====== Material to process ======
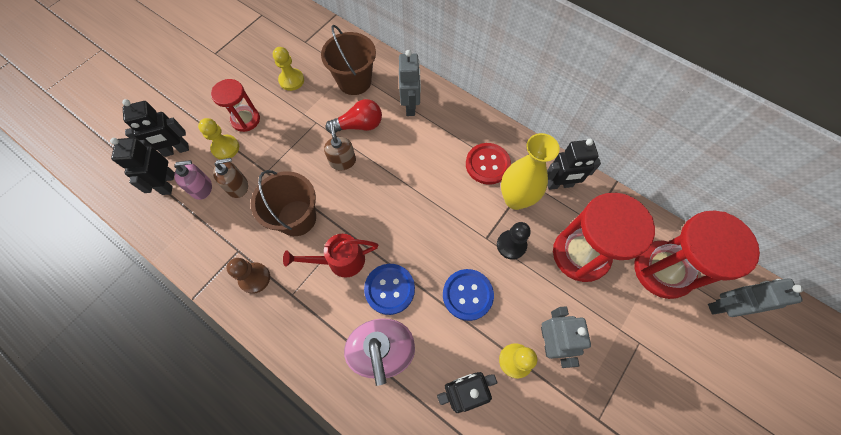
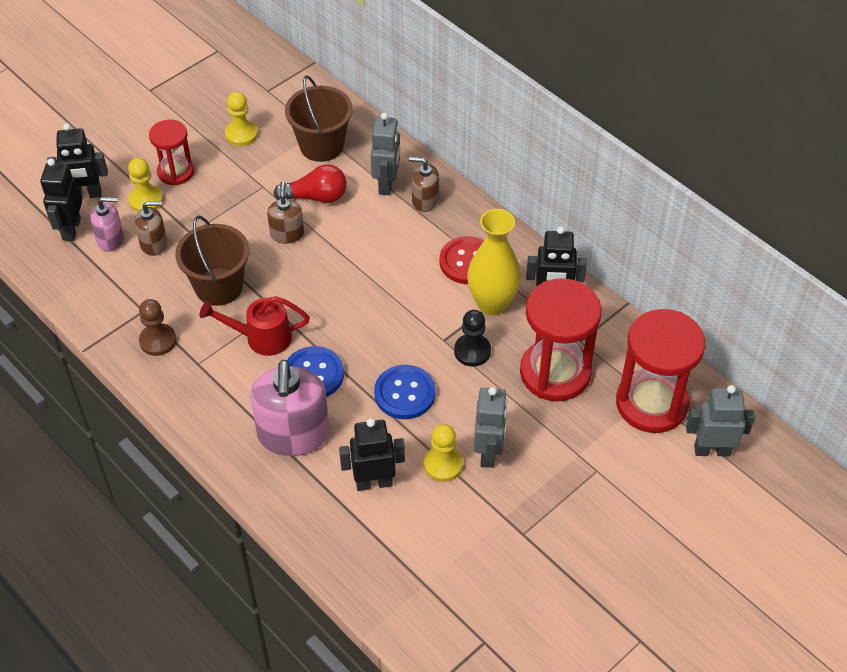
camera: 10 degrees right, 15 degrees down
none -> brown soap dispenser [409,157,439,212]

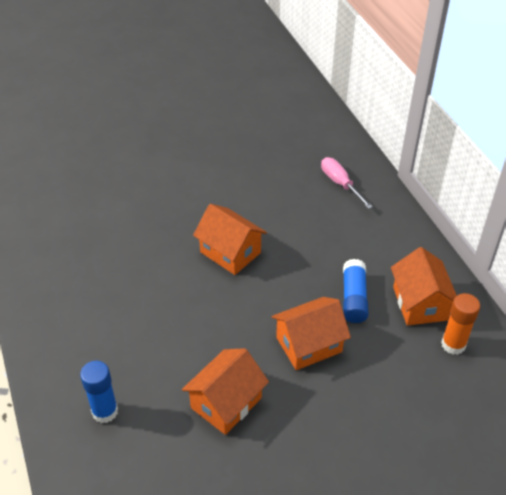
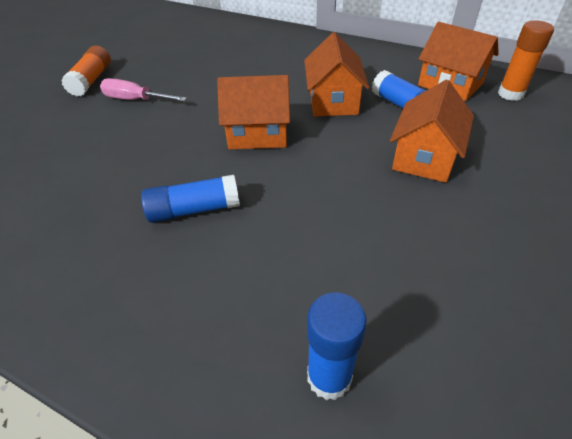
camera: 40 degrees left, 0 degrees up
orange house [182,348,269,435] -> orange house moved to [304,32,369,117]
pink screwdriver [321,157,373,209] -> pink screwdriver moved to [100,78,187,101]
none -> orange glue stick [61,46,111,96]
none -> blue glue stick [141,175,240,223]

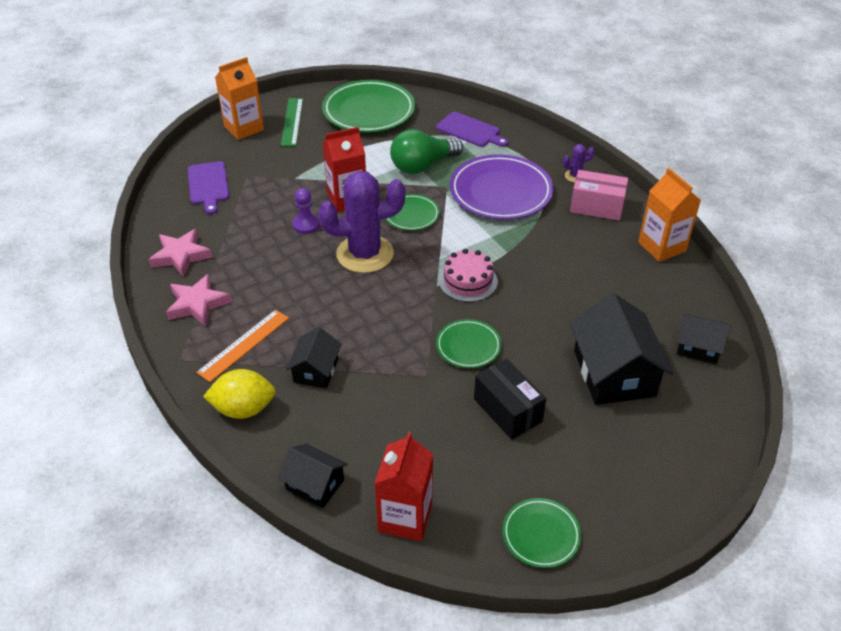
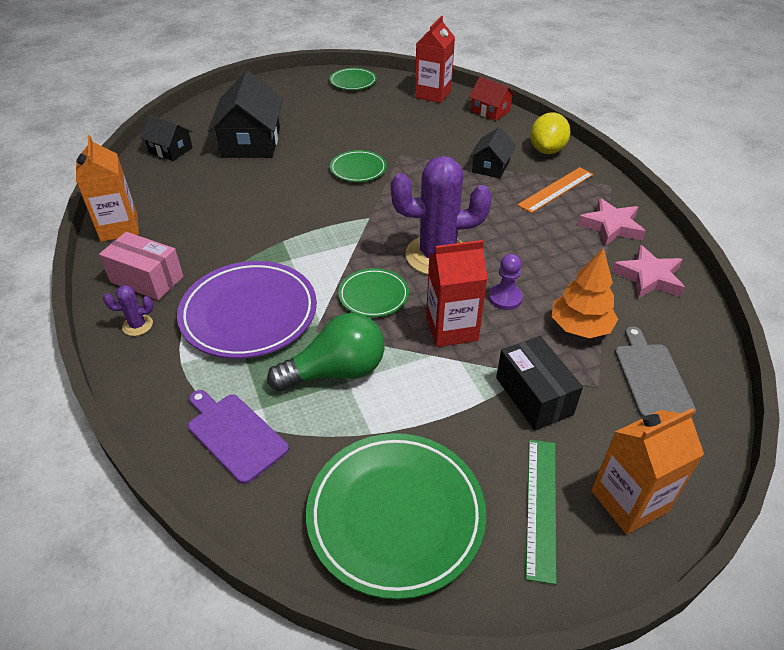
camera: 170 degrees left, 0 degrees up
purple cutting board [188,161,229,214] -> grey cutting board [615,326,696,418]
yellow lemon [203,369,276,419] -> yellow lemon turned 75 degrees counterclockwise [530,112,571,154]
black house [278,444,348,509] -> red house [469,77,515,121]
pink cake [439,249,498,302] -> none
black box [474,359,546,440] -> black box moved to [496,336,583,430]
none -> orange tree [552,248,618,338]

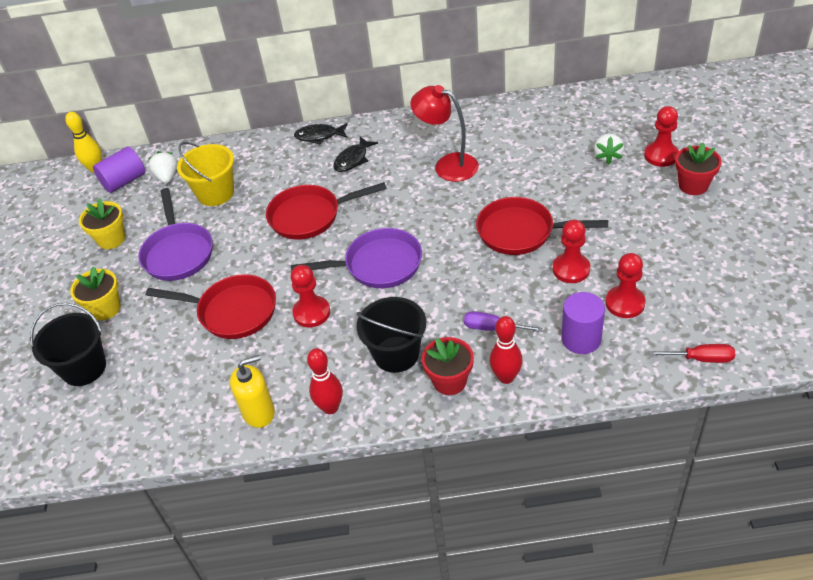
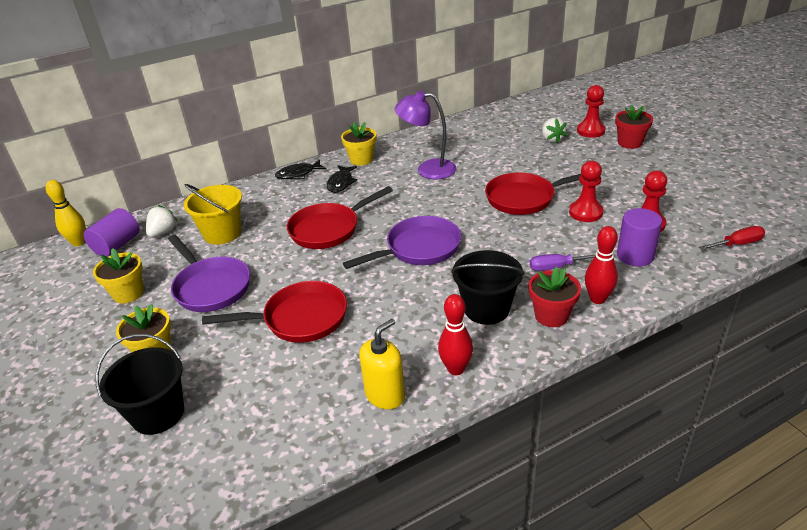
camera: 25 degrees left, 10 degrees down
white strawberry [148,151,177,184] -> white strawberry turned 60 degrees clockwise [146,205,178,238]
red pawn [291,265,330,327] -> none
red lamp [410,85,479,182] -> purple lamp [395,91,456,179]
none -> yellow flower pot [341,122,376,166]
======
Set down, exactly as they stand above, the lines starting with the line with "camera: 170 degrees left, 0 degrees up" and going on through the line with "none -> orange tree [552,248,618,338]", and no others.

camera: 170 degrees left, 0 degrees up
purple cutting board [188,161,229,214] -> grey cutting board [615,326,696,418]
yellow lemon [203,369,276,419] -> yellow lemon turned 75 degrees counterclockwise [530,112,571,154]
black house [278,444,348,509] -> red house [469,77,515,121]
pink cake [439,249,498,302] -> none
black box [474,359,546,440] -> black box moved to [496,336,583,430]
none -> orange tree [552,248,618,338]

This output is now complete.